> [REQUIREMENT] Please return only the lines from the one holding "none -> white scissors [552,207,662,298]" through the one holding "black heart [238,338,304,388]", exactly as they appear in the records below, both ends included.

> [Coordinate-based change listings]
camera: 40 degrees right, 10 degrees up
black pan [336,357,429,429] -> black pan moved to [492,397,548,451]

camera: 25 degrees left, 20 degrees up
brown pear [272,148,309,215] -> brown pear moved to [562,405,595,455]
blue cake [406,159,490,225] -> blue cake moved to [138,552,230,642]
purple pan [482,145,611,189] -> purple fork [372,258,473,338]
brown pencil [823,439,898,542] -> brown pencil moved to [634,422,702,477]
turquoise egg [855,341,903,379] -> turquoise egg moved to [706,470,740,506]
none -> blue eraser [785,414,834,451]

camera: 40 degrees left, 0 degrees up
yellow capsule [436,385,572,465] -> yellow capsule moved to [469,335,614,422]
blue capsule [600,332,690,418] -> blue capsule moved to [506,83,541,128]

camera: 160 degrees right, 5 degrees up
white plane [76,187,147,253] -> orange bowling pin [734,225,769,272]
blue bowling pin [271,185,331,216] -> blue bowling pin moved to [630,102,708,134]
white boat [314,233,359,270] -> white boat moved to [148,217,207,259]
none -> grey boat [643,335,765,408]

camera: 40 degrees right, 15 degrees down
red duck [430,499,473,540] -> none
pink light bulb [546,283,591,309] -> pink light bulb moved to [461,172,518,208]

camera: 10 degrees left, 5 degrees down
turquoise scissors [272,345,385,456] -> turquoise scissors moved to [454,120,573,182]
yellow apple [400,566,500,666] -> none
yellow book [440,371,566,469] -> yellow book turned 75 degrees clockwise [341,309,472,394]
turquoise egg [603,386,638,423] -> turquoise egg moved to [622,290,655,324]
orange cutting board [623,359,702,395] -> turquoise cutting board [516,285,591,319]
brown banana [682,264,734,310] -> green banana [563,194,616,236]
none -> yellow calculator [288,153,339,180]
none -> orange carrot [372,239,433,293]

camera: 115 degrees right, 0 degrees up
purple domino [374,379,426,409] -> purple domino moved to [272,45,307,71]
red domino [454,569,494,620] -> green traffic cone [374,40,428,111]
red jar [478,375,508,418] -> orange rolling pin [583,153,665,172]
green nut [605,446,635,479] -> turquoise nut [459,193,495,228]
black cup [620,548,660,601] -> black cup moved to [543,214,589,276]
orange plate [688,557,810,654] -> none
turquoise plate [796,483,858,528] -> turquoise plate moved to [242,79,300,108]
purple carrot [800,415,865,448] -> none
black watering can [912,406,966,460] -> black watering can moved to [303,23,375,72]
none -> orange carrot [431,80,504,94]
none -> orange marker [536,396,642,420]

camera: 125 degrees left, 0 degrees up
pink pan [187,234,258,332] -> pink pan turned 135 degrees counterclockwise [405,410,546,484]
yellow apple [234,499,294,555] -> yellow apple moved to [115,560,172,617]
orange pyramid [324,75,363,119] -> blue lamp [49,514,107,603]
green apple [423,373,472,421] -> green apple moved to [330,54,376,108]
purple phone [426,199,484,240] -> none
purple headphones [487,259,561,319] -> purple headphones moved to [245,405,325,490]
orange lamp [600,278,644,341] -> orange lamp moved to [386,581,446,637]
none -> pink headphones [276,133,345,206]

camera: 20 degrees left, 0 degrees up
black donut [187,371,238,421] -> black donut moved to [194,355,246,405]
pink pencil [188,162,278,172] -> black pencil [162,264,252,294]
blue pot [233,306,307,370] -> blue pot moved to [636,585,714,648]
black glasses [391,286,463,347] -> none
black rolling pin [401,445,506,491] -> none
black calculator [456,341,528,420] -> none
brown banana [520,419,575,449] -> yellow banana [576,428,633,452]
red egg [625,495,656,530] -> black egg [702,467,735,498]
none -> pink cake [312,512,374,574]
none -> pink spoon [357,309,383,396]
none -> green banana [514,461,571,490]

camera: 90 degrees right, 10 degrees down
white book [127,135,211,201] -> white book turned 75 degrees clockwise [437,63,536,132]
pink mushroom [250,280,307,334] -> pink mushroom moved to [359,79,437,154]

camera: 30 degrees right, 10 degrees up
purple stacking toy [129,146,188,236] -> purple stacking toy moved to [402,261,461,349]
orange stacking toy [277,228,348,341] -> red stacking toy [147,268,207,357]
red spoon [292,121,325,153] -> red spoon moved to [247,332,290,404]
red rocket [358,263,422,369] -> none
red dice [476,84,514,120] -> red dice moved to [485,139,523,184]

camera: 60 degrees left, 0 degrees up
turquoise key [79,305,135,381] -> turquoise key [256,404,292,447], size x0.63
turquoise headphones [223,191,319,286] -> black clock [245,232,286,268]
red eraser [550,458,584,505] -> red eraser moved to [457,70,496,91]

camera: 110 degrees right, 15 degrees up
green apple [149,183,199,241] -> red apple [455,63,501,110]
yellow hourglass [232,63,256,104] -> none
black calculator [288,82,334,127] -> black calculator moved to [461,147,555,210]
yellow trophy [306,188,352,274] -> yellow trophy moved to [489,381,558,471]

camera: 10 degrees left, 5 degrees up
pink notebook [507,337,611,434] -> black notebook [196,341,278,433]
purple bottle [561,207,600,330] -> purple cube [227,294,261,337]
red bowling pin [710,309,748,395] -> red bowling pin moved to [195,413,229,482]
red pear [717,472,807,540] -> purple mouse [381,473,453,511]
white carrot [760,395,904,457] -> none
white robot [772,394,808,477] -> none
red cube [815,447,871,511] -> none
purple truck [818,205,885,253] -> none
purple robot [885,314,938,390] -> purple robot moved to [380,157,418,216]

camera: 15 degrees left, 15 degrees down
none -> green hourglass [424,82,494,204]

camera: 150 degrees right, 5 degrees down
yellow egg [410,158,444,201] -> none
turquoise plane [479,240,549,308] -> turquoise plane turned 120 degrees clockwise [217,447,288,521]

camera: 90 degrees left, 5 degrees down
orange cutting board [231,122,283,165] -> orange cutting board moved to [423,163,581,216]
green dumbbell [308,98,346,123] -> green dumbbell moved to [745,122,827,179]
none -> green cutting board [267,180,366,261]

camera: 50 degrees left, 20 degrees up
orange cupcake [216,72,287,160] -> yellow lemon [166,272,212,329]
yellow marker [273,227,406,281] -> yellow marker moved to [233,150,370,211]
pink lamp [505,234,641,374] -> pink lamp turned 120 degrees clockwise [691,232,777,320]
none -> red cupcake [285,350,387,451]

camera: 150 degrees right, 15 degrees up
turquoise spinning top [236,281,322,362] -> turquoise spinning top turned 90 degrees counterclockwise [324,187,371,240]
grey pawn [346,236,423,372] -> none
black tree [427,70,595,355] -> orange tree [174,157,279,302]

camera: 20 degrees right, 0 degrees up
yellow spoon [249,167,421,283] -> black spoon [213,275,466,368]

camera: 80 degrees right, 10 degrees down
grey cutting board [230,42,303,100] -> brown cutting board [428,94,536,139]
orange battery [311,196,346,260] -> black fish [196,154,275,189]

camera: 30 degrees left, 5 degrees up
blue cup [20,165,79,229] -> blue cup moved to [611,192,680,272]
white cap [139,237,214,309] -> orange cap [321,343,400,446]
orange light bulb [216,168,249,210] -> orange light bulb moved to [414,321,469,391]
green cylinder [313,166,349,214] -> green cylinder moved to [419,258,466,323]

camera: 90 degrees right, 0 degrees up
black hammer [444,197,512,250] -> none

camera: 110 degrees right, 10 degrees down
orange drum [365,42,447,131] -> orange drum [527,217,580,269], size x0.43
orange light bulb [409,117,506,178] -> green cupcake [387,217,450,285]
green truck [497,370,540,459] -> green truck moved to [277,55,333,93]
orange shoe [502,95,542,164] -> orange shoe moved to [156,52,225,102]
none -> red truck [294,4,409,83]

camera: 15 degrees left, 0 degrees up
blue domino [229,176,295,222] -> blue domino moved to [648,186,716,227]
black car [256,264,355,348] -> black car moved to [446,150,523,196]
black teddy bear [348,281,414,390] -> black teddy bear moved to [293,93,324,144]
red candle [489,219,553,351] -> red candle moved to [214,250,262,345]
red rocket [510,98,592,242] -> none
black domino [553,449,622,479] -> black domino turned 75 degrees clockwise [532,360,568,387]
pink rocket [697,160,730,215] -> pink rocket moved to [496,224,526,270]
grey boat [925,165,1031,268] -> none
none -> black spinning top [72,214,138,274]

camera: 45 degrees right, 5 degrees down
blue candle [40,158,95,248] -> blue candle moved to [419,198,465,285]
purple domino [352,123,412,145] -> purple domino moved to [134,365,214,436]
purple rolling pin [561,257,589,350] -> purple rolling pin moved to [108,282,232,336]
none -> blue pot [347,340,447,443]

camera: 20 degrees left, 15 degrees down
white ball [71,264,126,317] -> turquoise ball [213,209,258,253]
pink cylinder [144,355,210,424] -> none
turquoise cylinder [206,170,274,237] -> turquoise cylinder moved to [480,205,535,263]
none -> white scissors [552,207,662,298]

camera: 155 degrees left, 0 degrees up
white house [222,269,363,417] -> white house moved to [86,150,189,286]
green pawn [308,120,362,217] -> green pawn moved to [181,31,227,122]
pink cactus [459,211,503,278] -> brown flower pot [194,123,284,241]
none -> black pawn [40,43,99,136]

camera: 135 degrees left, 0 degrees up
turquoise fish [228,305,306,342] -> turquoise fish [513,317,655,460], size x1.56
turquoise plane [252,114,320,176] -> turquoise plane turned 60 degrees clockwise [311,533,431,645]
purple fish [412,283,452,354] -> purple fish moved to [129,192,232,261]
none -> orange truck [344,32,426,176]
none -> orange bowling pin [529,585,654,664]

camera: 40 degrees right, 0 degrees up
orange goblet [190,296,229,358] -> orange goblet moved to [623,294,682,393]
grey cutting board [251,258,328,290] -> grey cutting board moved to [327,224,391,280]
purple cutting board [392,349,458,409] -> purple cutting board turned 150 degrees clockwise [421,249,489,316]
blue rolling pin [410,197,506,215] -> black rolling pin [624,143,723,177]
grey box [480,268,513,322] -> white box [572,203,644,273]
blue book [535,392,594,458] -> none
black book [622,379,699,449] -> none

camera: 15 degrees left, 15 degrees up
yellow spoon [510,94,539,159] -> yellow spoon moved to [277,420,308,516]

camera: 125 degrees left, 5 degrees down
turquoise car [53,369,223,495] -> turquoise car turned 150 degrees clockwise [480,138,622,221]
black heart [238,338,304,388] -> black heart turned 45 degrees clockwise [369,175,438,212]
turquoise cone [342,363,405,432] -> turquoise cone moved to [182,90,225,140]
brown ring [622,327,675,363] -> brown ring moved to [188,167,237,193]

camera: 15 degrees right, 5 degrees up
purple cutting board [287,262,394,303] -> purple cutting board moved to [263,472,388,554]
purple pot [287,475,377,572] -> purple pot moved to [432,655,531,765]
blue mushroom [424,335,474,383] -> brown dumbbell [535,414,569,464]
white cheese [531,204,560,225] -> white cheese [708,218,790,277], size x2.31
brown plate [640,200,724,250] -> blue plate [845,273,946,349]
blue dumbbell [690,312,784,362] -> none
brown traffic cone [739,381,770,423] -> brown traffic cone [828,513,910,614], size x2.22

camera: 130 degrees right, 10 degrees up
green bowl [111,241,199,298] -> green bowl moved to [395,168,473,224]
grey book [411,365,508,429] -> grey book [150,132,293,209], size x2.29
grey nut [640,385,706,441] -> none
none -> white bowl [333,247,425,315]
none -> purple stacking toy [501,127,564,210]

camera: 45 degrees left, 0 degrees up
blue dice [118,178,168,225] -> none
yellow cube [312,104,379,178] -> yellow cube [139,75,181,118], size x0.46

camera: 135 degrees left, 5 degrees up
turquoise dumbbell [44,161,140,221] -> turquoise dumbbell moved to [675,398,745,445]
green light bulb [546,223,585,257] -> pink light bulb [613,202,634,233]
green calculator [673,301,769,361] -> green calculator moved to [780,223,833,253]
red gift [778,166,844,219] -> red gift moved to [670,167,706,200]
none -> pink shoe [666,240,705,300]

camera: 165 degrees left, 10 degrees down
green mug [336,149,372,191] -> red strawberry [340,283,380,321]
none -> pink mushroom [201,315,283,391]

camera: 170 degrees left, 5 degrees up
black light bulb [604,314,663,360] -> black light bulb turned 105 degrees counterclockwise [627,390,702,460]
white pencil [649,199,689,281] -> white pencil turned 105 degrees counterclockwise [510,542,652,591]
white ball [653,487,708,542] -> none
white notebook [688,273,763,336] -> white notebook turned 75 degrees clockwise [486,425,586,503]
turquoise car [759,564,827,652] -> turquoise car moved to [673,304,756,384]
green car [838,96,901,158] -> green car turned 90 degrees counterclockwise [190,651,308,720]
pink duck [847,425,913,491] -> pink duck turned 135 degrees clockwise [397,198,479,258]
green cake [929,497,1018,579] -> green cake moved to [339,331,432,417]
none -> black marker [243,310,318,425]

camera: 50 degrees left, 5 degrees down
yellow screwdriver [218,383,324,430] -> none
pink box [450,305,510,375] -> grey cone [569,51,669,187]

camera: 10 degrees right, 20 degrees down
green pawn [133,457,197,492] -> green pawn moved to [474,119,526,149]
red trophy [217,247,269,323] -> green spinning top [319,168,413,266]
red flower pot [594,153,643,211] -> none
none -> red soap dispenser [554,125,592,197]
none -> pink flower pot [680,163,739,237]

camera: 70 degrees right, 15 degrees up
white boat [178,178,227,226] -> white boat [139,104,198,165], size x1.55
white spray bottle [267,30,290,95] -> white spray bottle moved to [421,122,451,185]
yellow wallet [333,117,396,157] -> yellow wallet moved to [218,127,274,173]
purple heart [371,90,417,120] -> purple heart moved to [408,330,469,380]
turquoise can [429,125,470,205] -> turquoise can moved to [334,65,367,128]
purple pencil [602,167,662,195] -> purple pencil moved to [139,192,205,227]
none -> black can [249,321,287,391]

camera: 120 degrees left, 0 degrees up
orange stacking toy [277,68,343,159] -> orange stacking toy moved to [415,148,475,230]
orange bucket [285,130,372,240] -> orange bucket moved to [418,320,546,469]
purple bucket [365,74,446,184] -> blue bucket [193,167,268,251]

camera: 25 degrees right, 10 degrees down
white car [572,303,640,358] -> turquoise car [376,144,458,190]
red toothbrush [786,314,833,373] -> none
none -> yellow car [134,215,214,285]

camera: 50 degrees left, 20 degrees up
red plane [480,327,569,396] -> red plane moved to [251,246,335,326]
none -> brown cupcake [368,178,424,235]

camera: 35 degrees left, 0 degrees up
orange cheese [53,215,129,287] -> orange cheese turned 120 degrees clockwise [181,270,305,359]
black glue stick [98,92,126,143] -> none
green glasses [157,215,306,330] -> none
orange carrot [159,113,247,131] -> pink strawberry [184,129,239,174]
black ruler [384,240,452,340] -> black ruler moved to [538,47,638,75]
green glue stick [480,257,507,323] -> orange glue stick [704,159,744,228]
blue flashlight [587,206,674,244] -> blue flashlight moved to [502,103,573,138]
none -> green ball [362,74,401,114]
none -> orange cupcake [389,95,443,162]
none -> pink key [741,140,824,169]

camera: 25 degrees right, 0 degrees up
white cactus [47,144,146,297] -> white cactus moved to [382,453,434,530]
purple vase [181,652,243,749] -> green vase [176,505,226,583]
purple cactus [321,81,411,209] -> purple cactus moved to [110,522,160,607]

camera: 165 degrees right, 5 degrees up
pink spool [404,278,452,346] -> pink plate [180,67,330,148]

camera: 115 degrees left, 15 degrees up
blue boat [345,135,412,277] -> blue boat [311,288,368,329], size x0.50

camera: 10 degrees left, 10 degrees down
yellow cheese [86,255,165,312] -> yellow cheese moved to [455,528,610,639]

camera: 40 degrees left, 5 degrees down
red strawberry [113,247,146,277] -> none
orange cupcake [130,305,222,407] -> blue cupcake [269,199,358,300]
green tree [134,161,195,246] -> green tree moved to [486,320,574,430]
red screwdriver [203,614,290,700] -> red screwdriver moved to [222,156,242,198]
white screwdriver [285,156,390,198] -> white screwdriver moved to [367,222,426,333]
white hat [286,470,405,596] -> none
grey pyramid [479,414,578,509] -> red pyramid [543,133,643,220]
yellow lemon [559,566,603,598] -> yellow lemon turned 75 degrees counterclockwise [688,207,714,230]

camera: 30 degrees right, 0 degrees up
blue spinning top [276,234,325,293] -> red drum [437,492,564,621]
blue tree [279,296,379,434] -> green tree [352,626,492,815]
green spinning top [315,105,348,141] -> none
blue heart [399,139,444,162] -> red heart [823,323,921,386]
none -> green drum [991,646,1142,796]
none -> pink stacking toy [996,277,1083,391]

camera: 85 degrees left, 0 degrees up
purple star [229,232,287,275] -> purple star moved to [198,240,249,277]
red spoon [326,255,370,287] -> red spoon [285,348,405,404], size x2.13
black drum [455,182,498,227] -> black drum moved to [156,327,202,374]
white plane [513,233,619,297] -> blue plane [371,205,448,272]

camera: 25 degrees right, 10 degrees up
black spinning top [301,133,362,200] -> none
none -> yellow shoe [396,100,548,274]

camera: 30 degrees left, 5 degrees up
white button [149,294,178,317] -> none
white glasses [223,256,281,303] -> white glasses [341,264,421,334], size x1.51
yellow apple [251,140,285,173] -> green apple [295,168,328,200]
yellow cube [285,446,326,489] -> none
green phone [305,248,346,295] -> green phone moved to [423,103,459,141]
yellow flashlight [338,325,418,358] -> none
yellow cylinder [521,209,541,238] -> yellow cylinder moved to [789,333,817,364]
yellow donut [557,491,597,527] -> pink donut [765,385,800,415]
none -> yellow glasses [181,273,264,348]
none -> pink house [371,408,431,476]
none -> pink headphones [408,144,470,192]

> [ANSWER TO THE EXERCISE]
none -> white scissors [552,207,662,298]

camera: 155 degrees left, 0 degrees up
white house [222,269,363,417] -> white house moved to [86,150,189,286]
green pawn [308,120,362,217] -> green pawn moved to [181,31,227,122]
pink cactus [459,211,503,278] -> brown flower pot [194,123,284,241]
none -> black pawn [40,43,99,136]

camera: 135 degrees left, 0 degrees up
turquoise fish [228,305,306,342] -> turquoise fish [513,317,655,460], size x1.56
turquoise plane [252,114,320,176] -> turquoise plane turned 60 degrees clockwise [311,533,431,645]
purple fish [412,283,452,354] -> purple fish moved to [129,192,232,261]
none -> orange truck [344,32,426,176]
none -> orange bowling pin [529,585,654,664]

camera: 40 degrees right, 0 degrees up
orange goblet [190,296,229,358] -> orange goblet moved to [623,294,682,393]
grey cutting board [251,258,328,290] -> grey cutting board moved to [327,224,391,280]
purple cutting board [392,349,458,409] -> purple cutting board turned 150 degrees clockwise [421,249,489,316]
blue rolling pin [410,197,506,215] -> black rolling pin [624,143,723,177]
grey box [480,268,513,322] -> white box [572,203,644,273]
blue book [535,392,594,458] -> none
black book [622,379,699,449] -> none

camera: 15 degrees left, 15 degrees up
yellow spoon [510,94,539,159] -> yellow spoon moved to [277,420,308,516]

camera: 125 degrees left, 5 degrees down
turquoise car [53,369,223,495] -> turquoise car turned 150 degrees clockwise [480,138,622,221]
black heart [238,338,304,388] -> black heart turned 45 degrees clockwise [369,175,438,212]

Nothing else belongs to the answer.